═════ DATA FOR THIS EXERCISE ═════

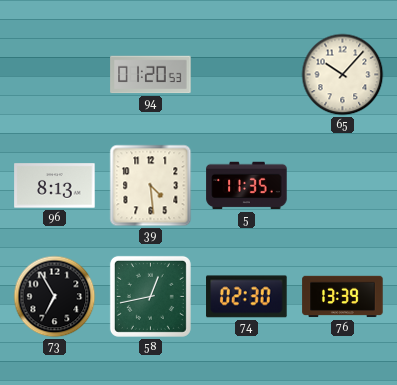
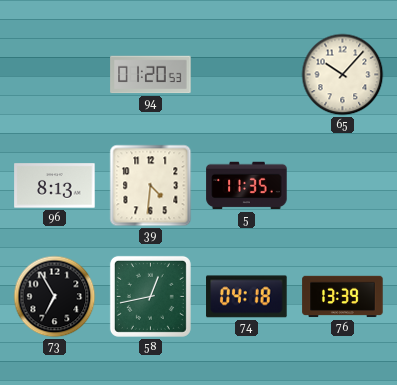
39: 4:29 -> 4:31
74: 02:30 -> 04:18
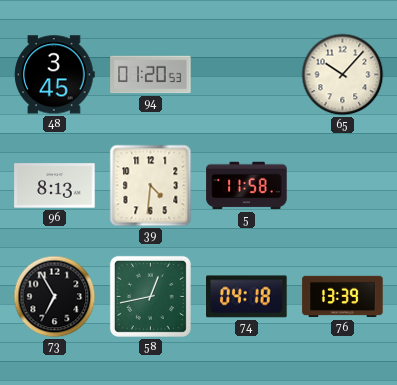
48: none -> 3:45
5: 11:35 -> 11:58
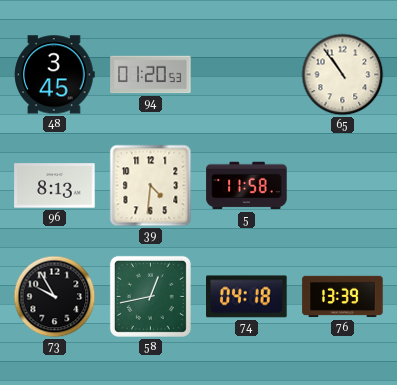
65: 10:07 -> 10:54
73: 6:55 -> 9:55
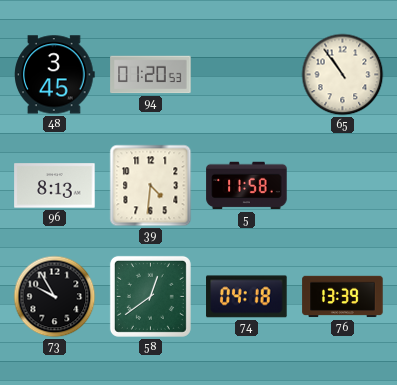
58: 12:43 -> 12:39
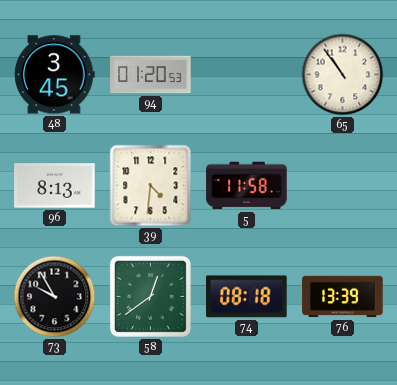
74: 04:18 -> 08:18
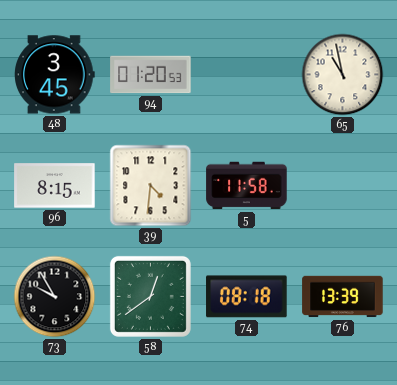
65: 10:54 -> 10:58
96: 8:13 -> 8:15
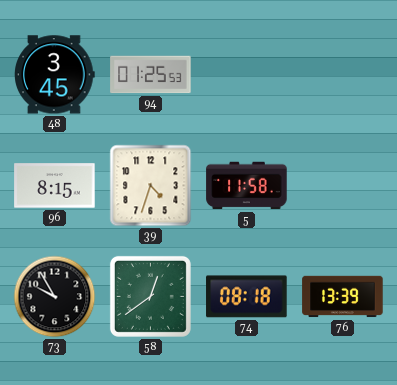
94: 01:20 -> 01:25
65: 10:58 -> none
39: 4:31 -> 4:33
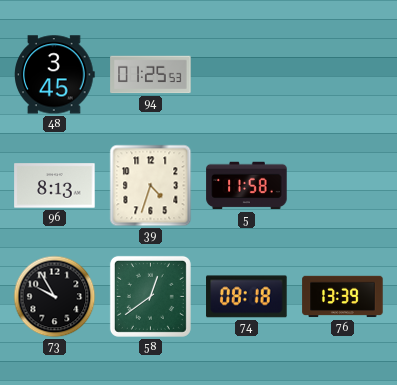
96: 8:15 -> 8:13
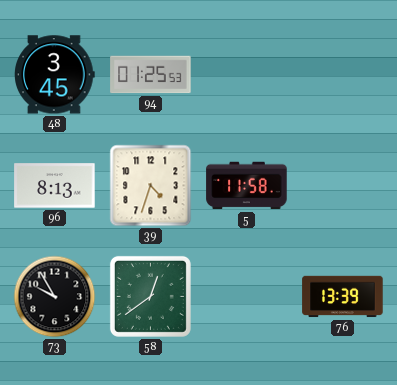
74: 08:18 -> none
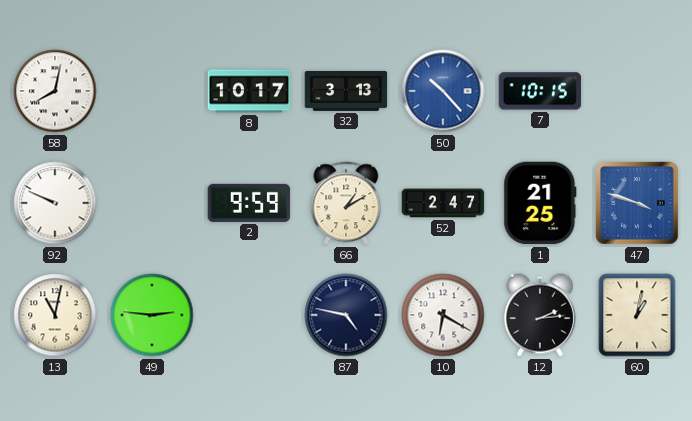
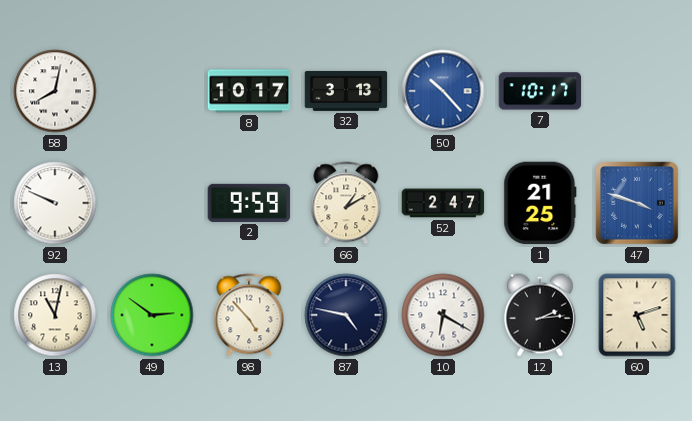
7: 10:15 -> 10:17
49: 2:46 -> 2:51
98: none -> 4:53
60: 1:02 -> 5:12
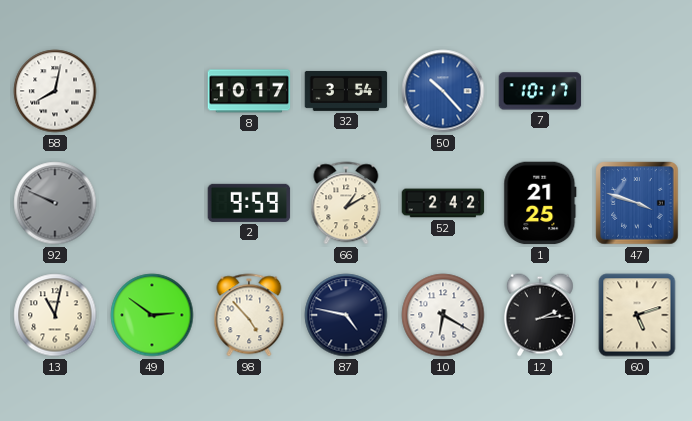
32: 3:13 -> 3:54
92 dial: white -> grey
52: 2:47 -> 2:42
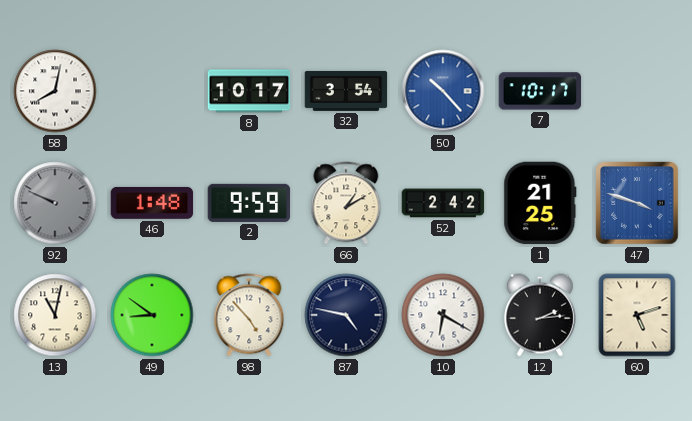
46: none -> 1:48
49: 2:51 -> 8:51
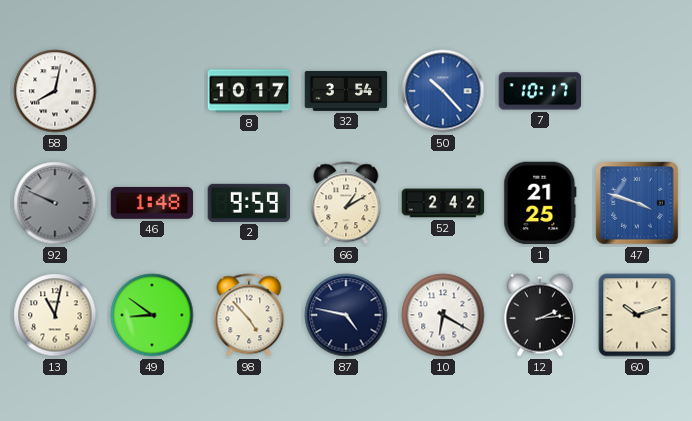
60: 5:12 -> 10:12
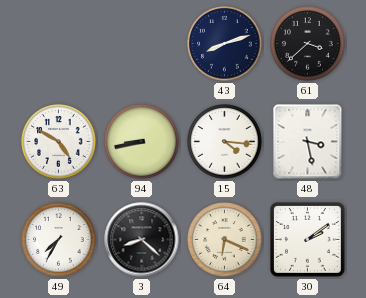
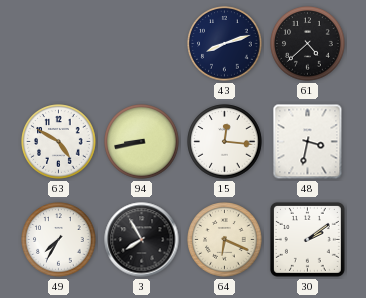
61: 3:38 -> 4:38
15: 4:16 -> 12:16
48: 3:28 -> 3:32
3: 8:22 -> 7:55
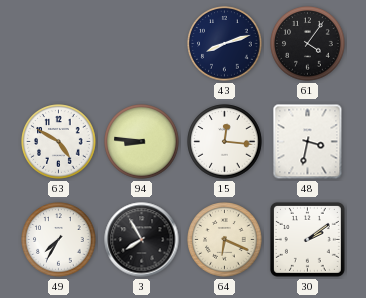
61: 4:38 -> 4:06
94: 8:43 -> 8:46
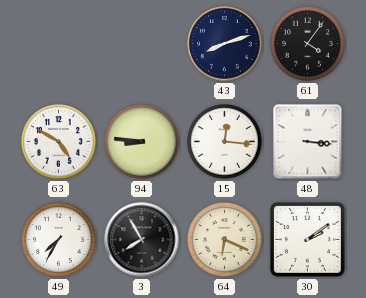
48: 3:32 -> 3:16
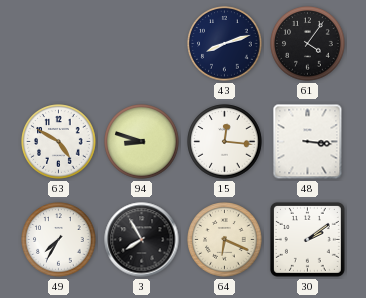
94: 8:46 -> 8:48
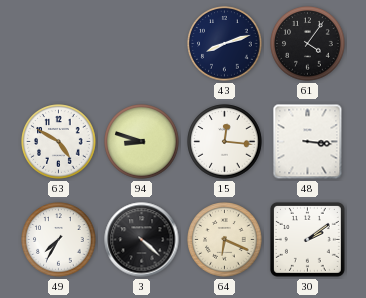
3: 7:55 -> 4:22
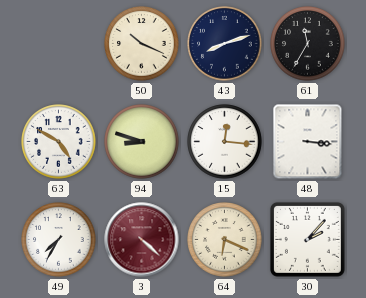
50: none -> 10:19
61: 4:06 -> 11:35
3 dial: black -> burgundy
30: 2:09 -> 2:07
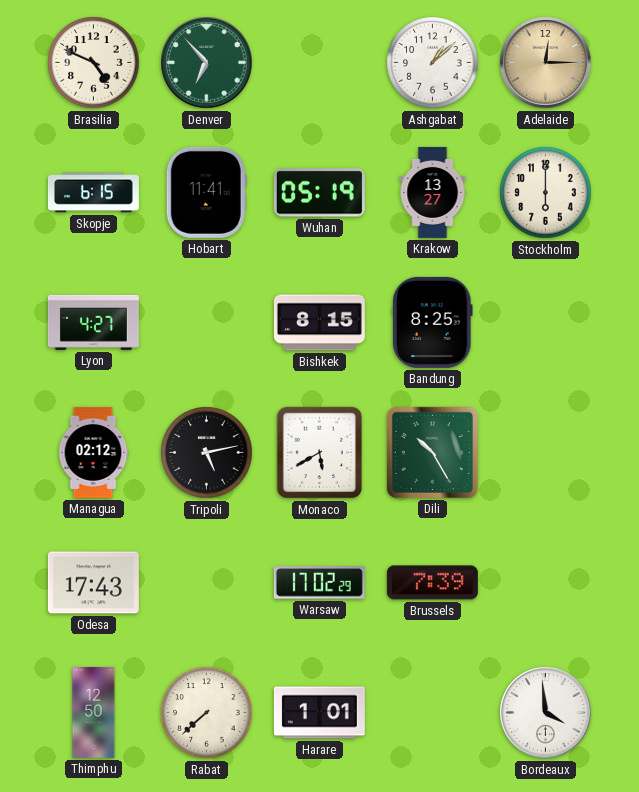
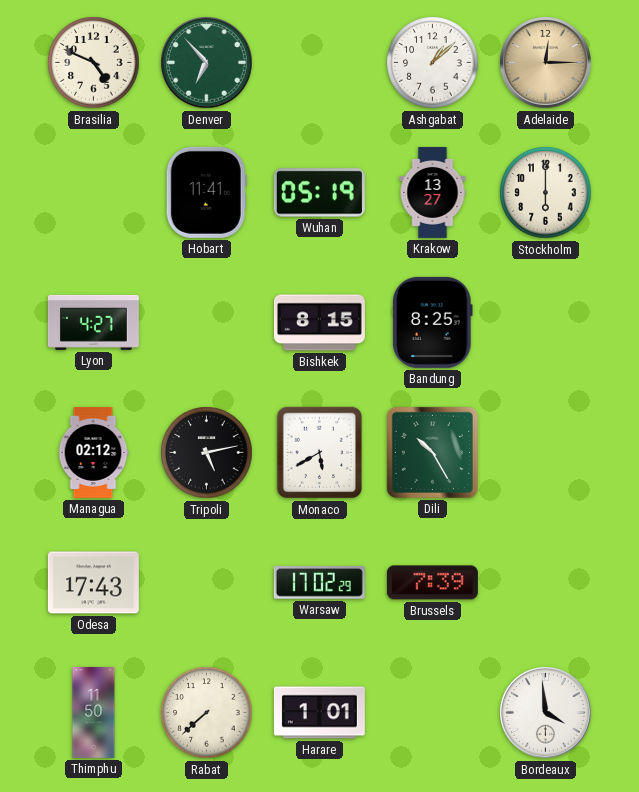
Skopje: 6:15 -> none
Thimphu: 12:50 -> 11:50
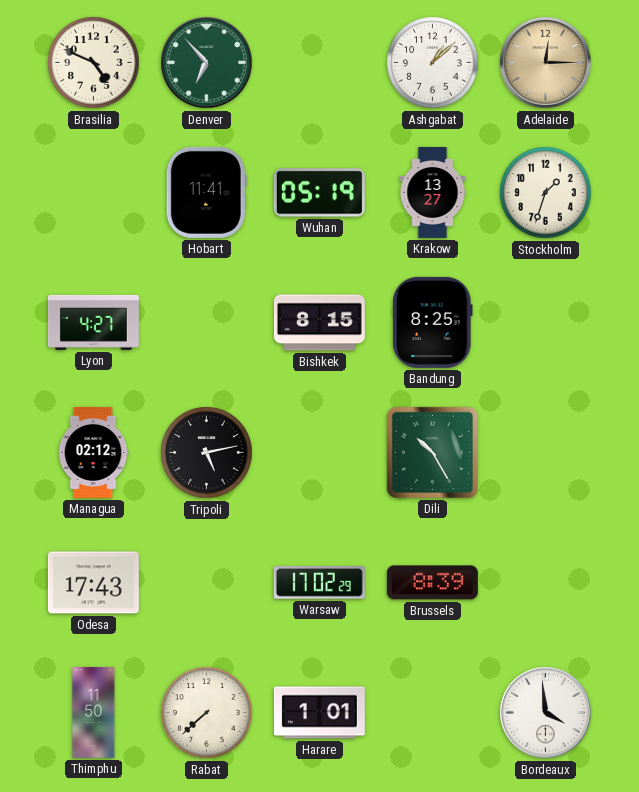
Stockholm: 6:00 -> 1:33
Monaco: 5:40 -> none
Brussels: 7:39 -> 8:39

═════

> [PROBLEM DETAILS]: Please copy every text line of the listing above word for word, in its original order, and leave the pictures out of your answer.

> [TASK ANSWER]:
39: 4:29 -> 4:31
74: 02:30 -> 04:18
48: none -> 3:45
5: 11:35 -> 11:58
65: 10:07 -> 10:54
73: 6:55 -> 9:55
58: 12:43 -> 12:39
74: 04:18 -> 08:18
65: 10:54 -> 10:58
96: 8:13 -> 8:15
94: 01:20 -> 01:25
65: 10:58 -> none
39: 4:31 -> 4:33
96: 8:15 -> 8:13
74: 08:18 -> none
7: 10:15 -> 10:17
49: 2:46 -> 2:51
98: none -> 4:53
60: 1:02 -> 5:12
32: 3:13 -> 3:54
92 dial: white -> grey
52: 2:47 -> 2:42
46: none -> 1:48
49: 2:51 -> 8:51
60: 5:12 -> 10:12
61: 3:38 -> 4:38
15: 4:16 -> 12:16
48: 3:28 -> 3:32
3: 8:22 -> 7:55
61: 4:38 -> 4:06
94: 8:43 -> 8:46
48: 3:32 -> 3:16
94: 8:46 -> 8:48
3: 7:55 -> 4:22
50: none -> 10:19
61: 4:06 -> 11:35
3 dial: black -> burgundy
30: 2:09 -> 2:07
Skopje: 6:15 -> none
Thimphu: 12:50 -> 11:50
Stockholm: 6:00 -> 1:33
Monaco: 5:40 -> none
Brussels: 7:39 -> 8:39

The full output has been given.